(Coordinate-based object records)
• • • • •
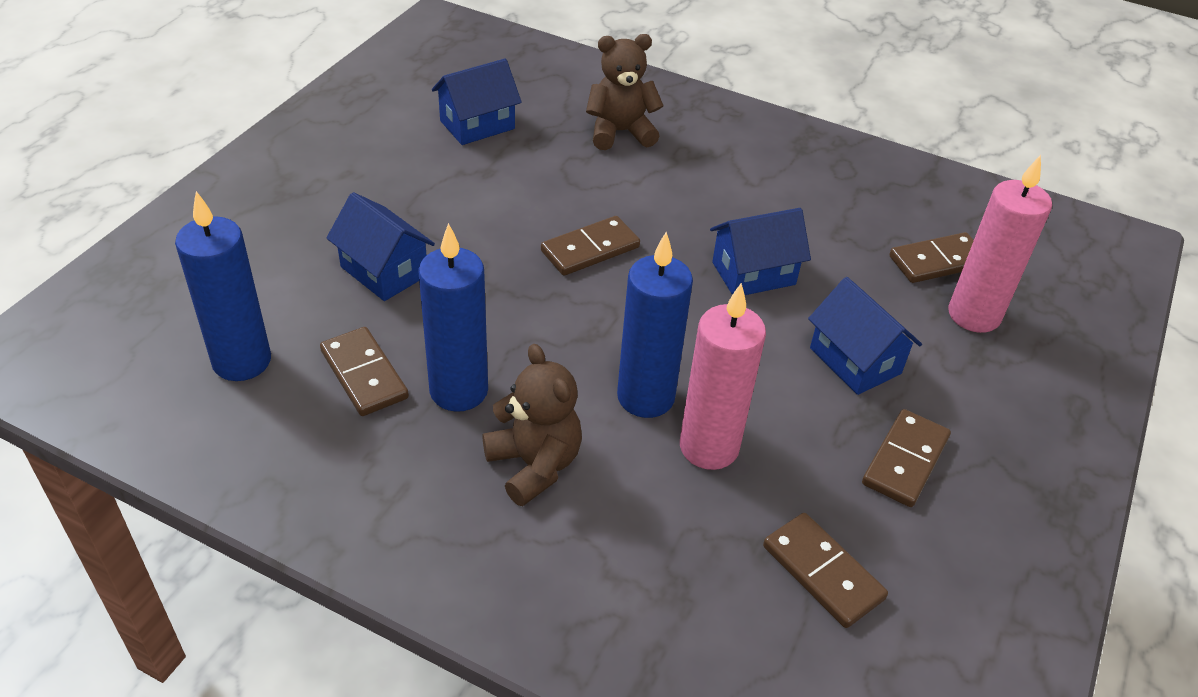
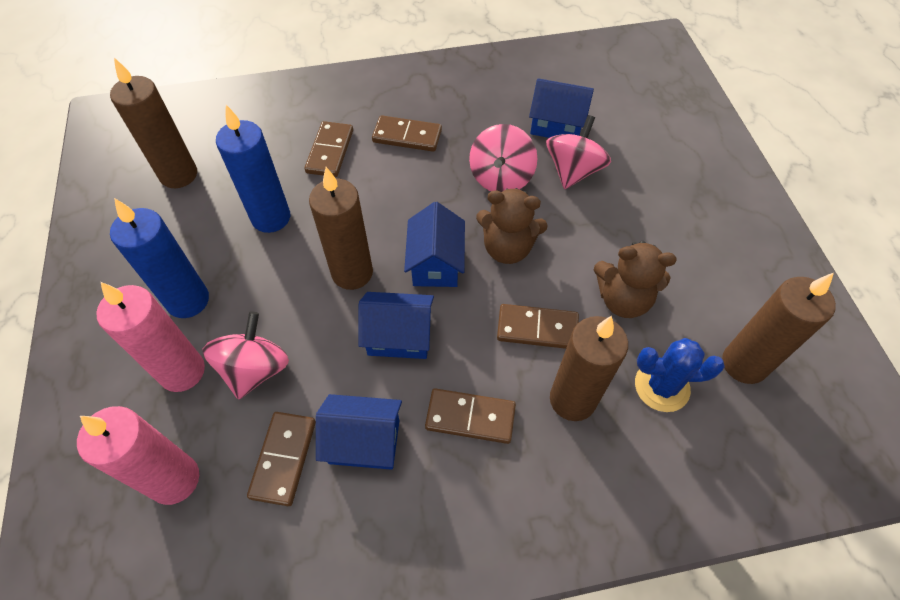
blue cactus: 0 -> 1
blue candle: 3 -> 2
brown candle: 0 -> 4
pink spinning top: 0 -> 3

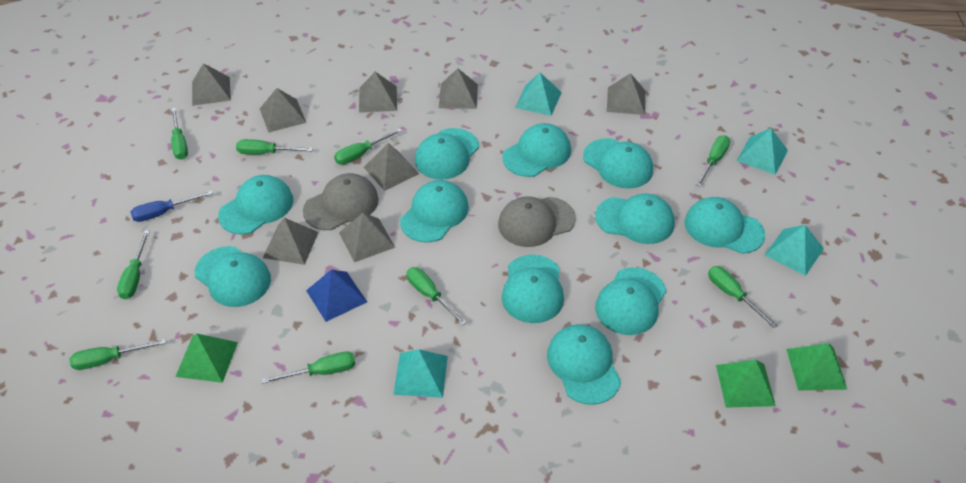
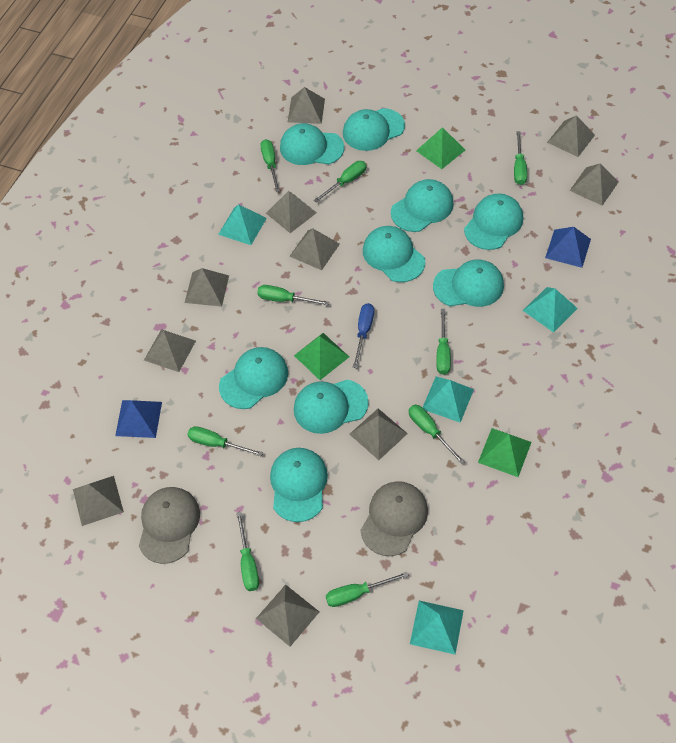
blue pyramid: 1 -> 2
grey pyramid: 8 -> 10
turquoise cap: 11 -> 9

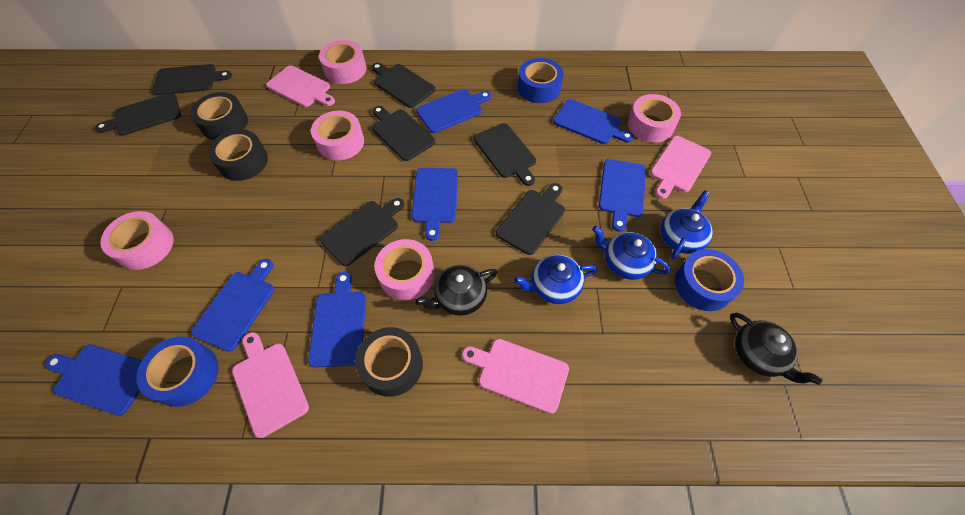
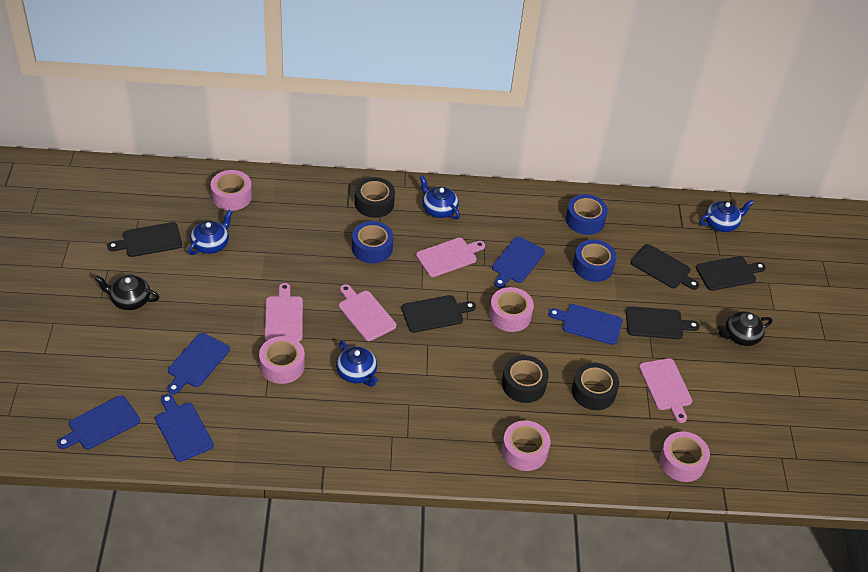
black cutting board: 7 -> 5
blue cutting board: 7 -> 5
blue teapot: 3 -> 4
• • • • •
EXERCISE INSTRUCTIONS:
For the string "cutting", search the preceding data and copy every line that includes it.

EXERCISE RESULT:
black cutting board: 7 -> 5
blue cutting board: 7 -> 5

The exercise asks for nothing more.